(Records for the exercise)

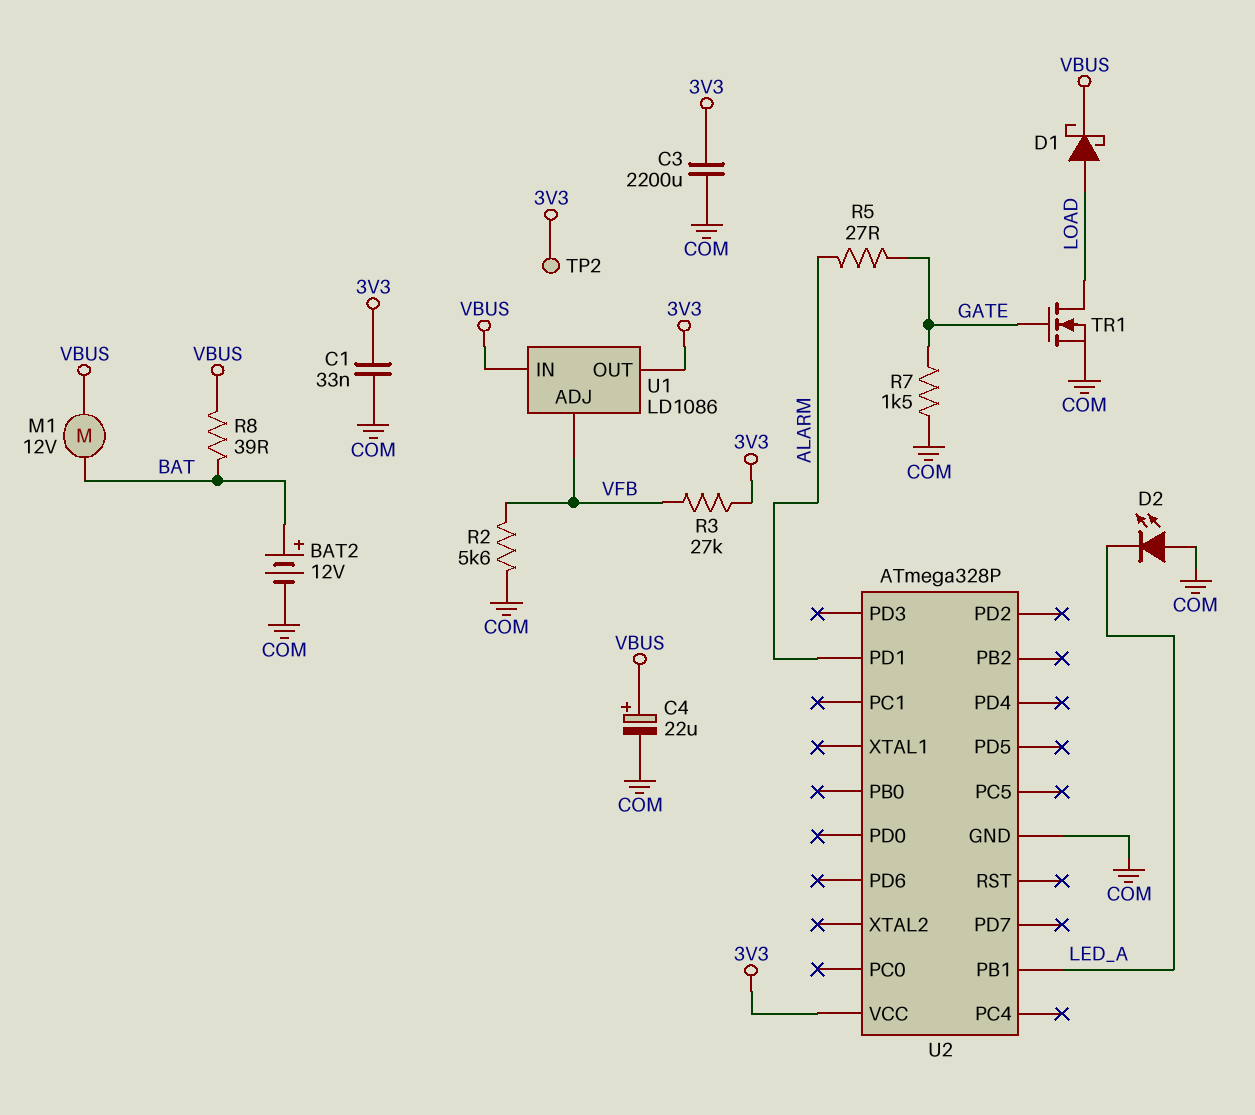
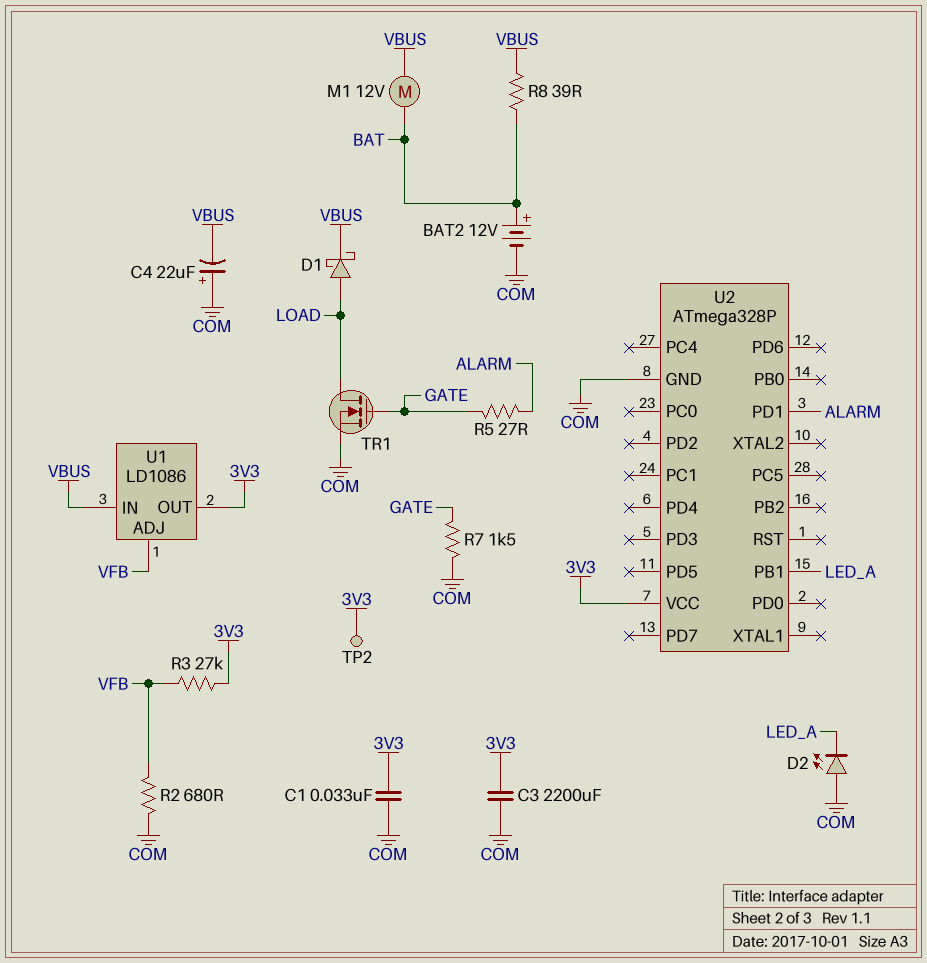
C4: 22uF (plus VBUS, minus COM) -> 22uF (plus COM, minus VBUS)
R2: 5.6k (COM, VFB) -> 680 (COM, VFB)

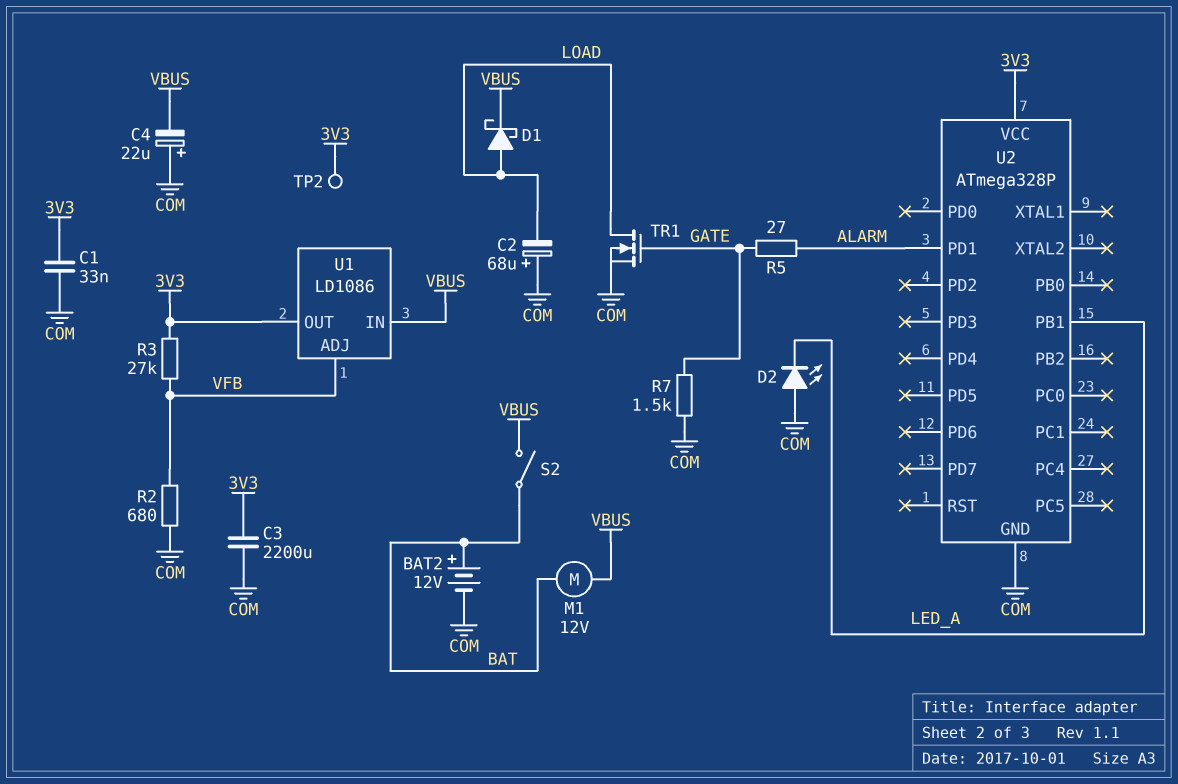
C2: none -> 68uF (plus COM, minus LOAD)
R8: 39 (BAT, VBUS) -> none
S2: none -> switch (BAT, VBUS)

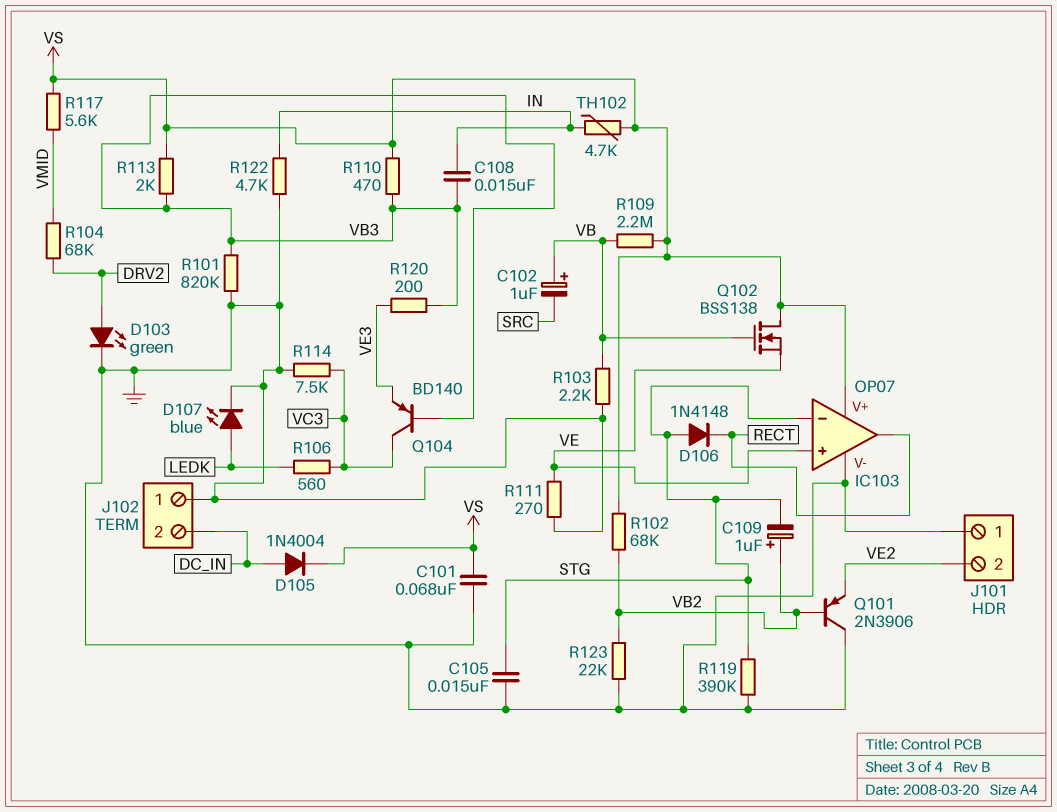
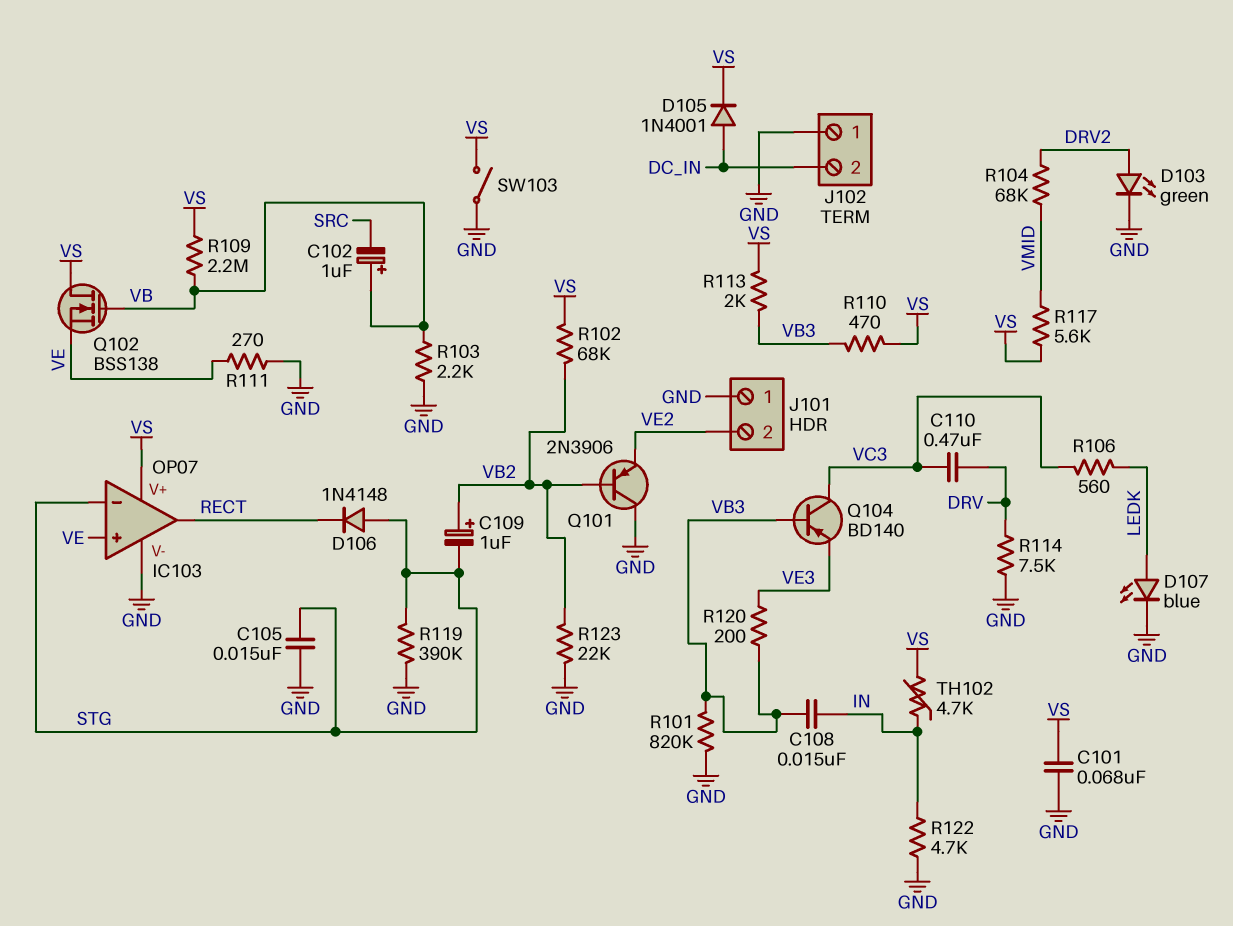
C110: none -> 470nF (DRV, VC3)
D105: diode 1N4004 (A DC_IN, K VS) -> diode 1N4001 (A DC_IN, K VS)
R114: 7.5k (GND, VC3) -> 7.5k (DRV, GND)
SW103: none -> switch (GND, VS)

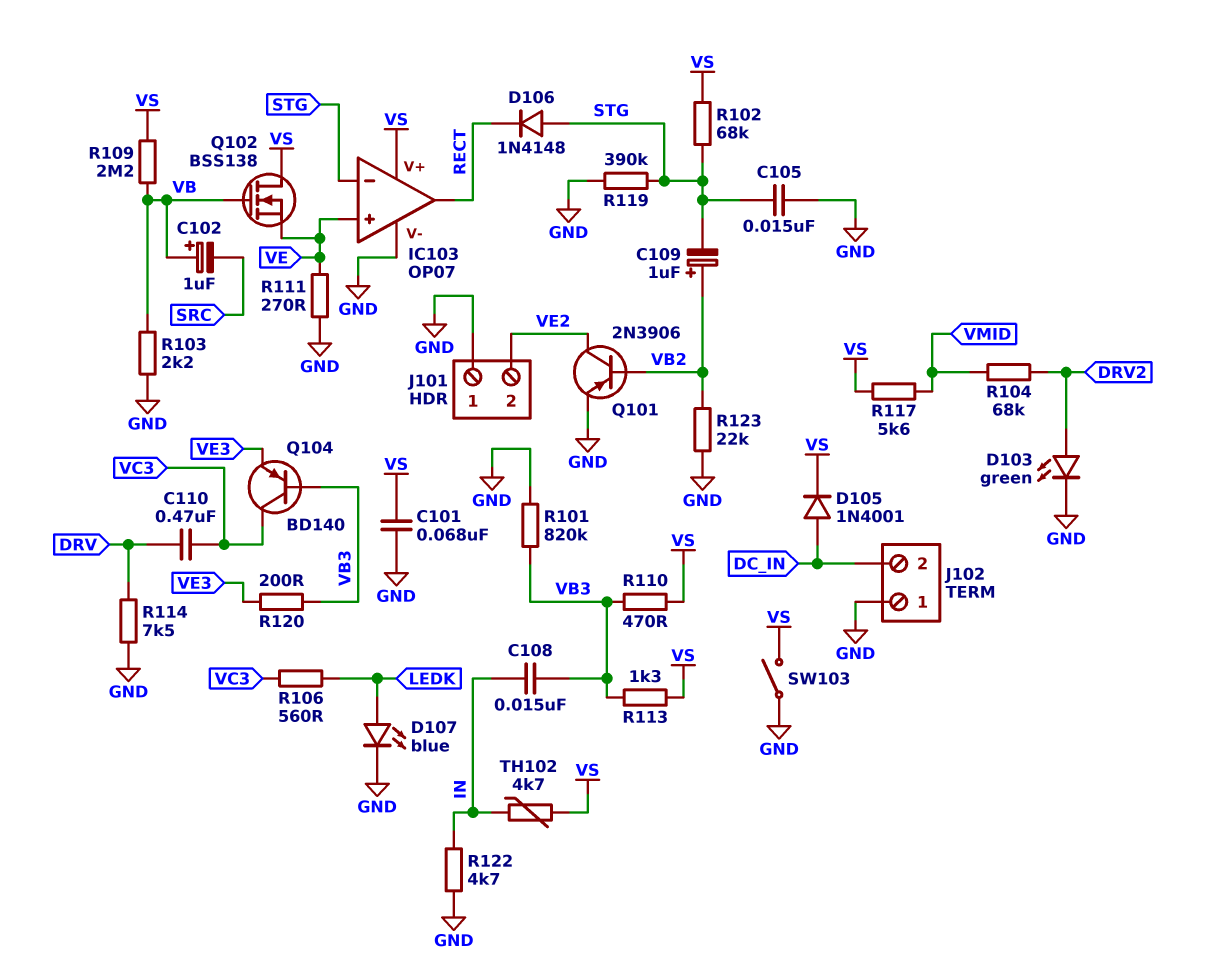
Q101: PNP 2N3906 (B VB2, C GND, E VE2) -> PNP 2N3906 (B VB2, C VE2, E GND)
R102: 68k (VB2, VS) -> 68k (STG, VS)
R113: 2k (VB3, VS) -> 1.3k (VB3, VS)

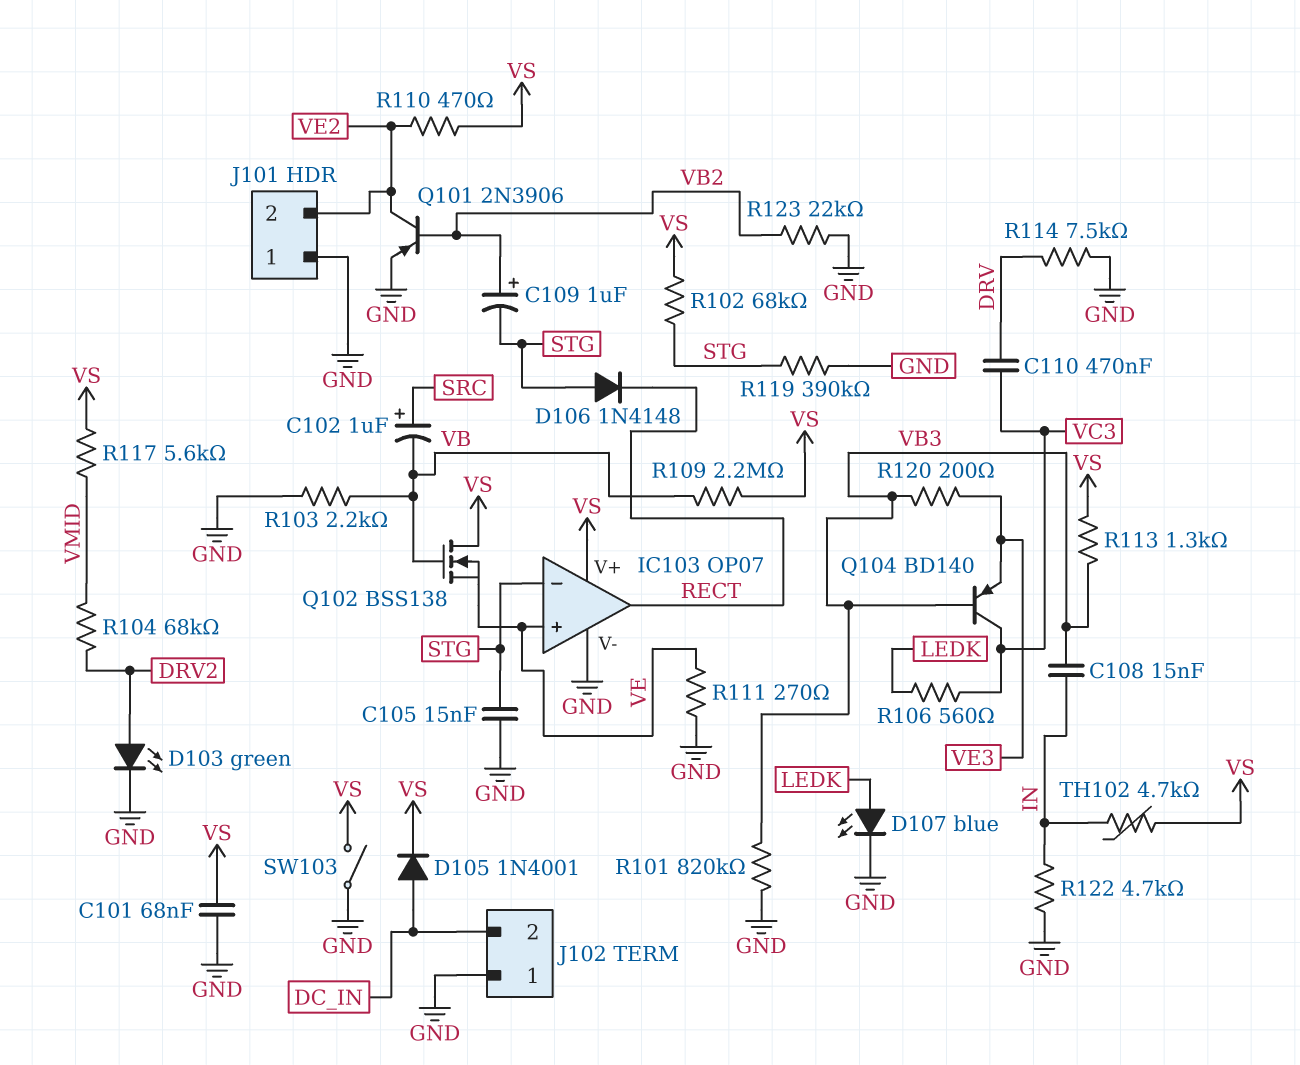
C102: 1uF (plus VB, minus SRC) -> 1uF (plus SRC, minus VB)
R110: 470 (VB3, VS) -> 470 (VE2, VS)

(End Records for the exercise)

#### Exercise instructions:
Which lines of the data contain the word "VBUS"? Copy each one.

#### Output of the task:
C4: 22uF (plus VBUS, minus COM) -> 22uF (plus COM, minus VBUS)
R8: 39 (BAT, VBUS) -> none
S2: none -> switch (BAT, VBUS)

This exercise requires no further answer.